[Start of Attachment]

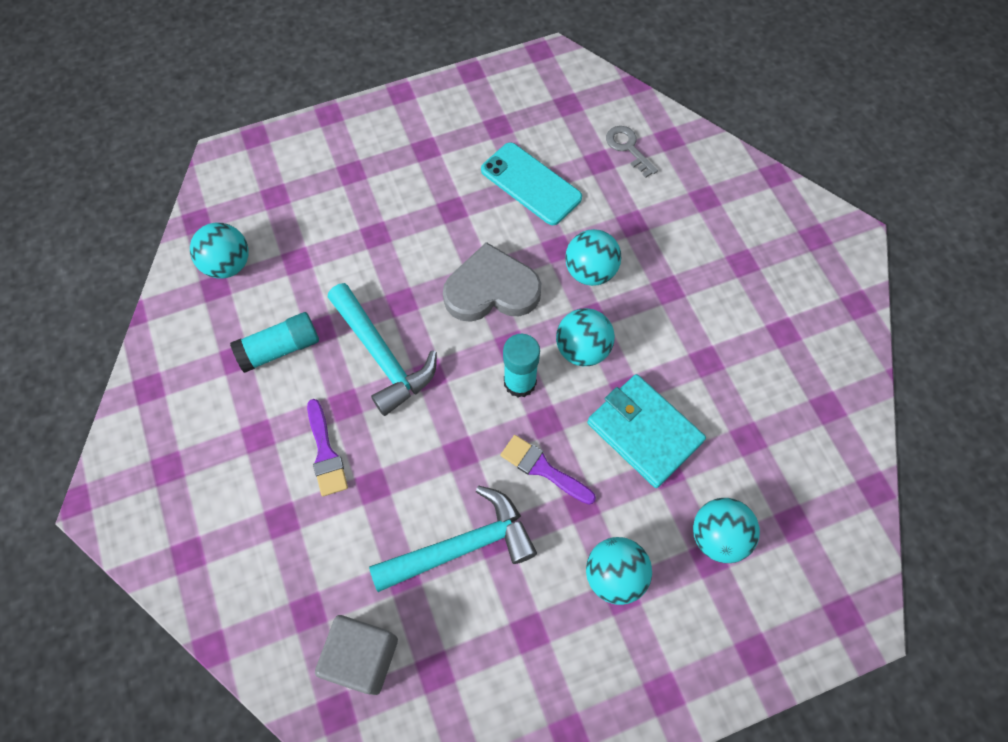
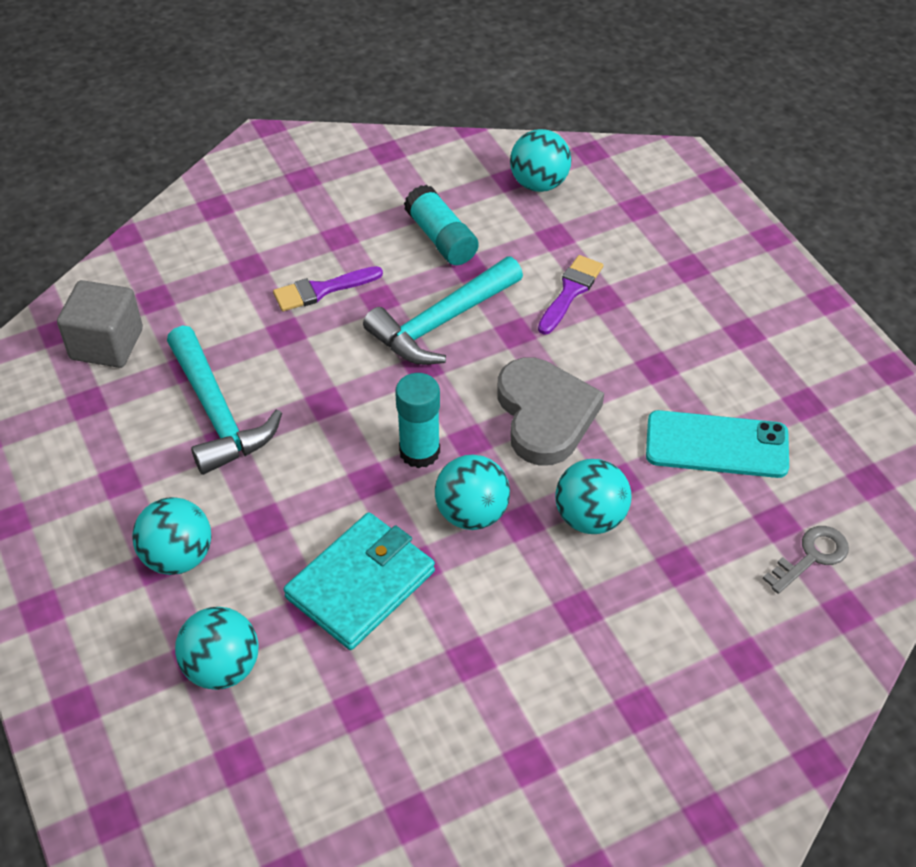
camera: 85 degrees right, 15 degrees down
(531, 184) = (716, 445): turquoise phone -> turquoise phone turned 60 degrees clockwise
(543, 469) = (308, 481): purple brush -> purple brush (570, 292)

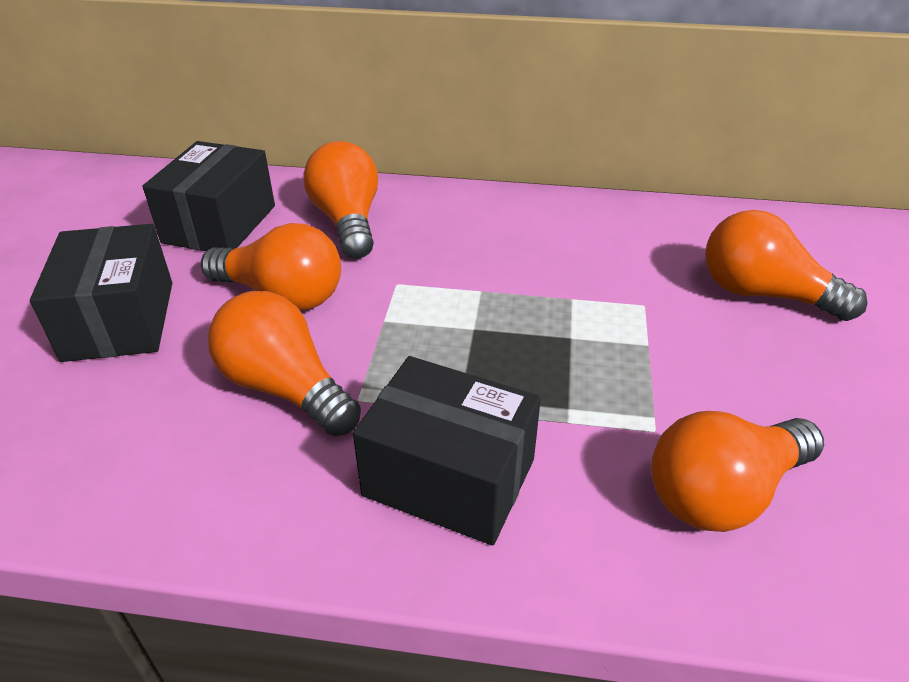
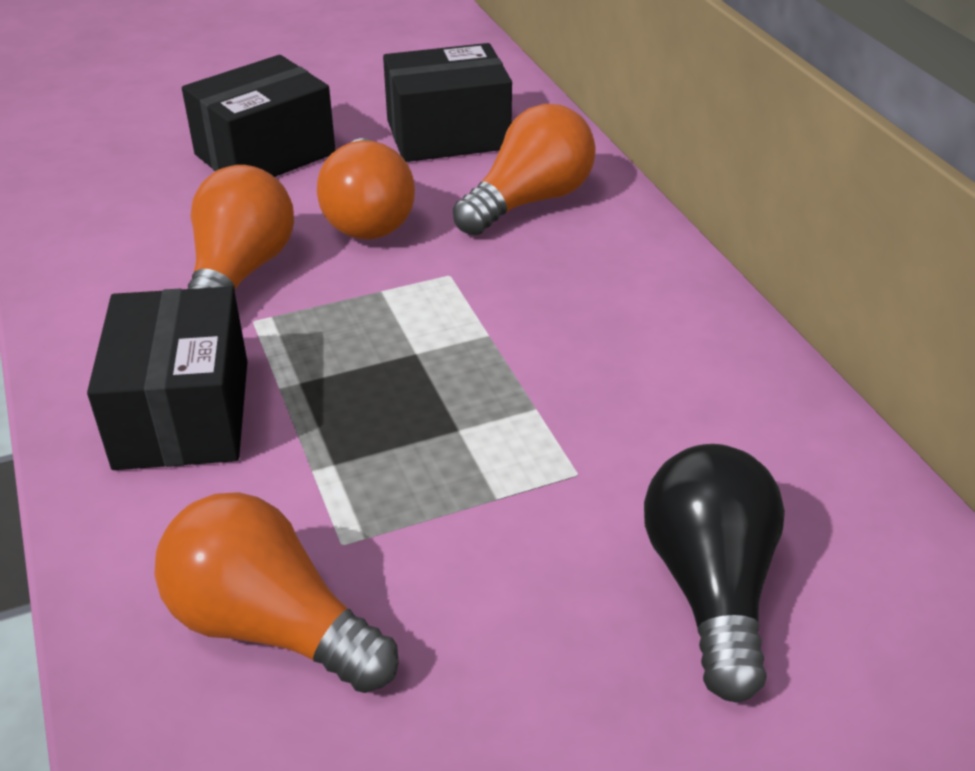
camera: 60 degrees right, 0 degrees up
(763, 294) = (709, 587): orange light bulb -> black light bulb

[End of Attachment]

> About this exercise
All of the entries above are to be duplicated exactly, with every image left out.

> Answer to this task
camera: 85 degrees right, 15 degrees down
(531, 184) = (716, 445): turquoise phone -> turquoise phone turned 60 degrees clockwise
(543, 469) = (308, 481): purple brush -> purple brush (570, 292)

camera: 60 degrees right, 0 degrees up
(763, 294) = (709, 587): orange light bulb -> black light bulb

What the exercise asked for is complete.